* Your instructions
Keep every word of the listing and reproduce it exactly, but set aside any image found there.

* Extracted information
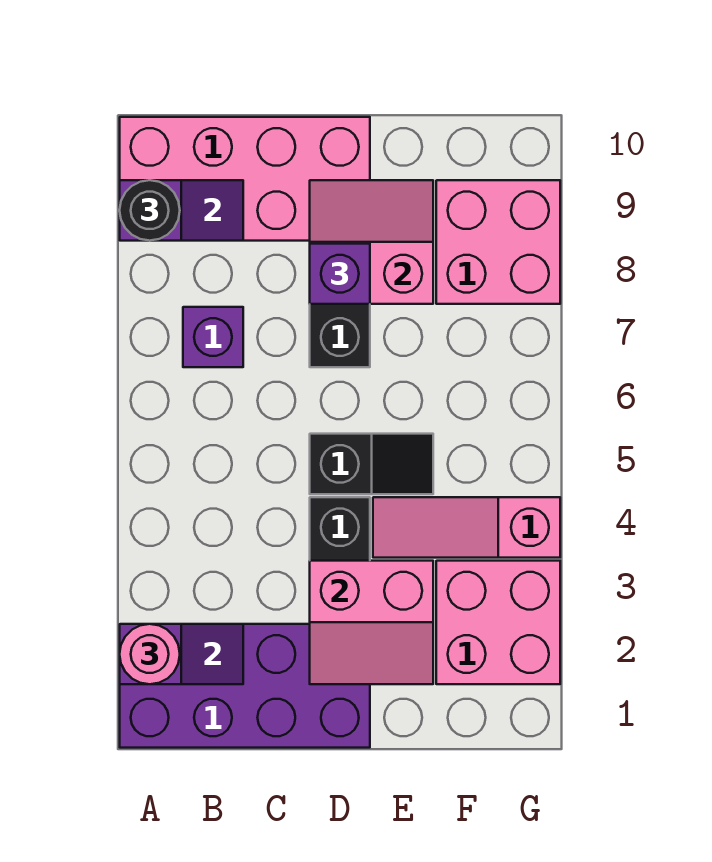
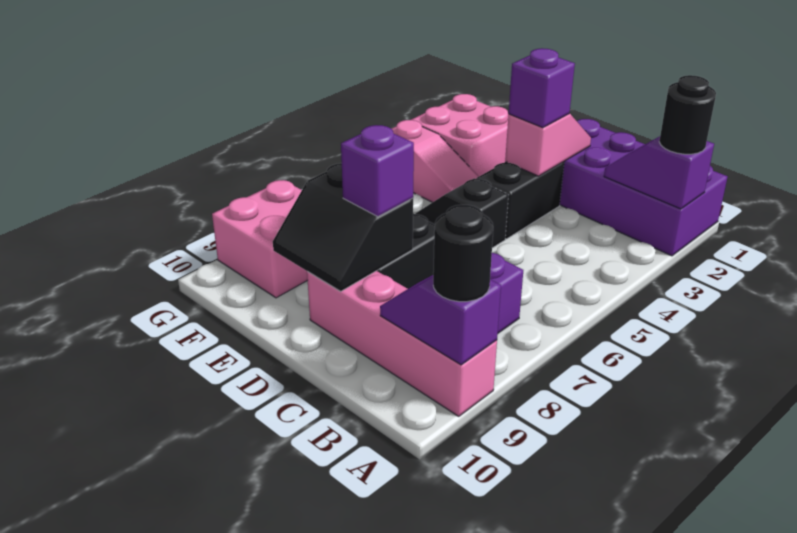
pink round brick A2 level 3 -> black round brick A2 level 3
pink brick A9:D10 level 1 -> pink brick A9:D9 level 1
pink slope D2:E3 level 2 top 3 -> pink slope D2:D3 level 2 top 3
none -> purple brick D3 level 3
pink slope D8:E9 level 2 top 8 -> black slope D8:E9 level 2 top 8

* Written solution
pink round brick A2 level 3 -> black round brick A2 level 3
pink brick A9:D10 level 1 -> pink brick A9:D9 level 1
pink slope D2:E3 level 2 top 3 -> pink slope D2:D3 level 2 top 3
none -> purple brick D3 level 3
pink slope D8:E9 level 2 top 8 -> black slope D8:E9 level 2 top 8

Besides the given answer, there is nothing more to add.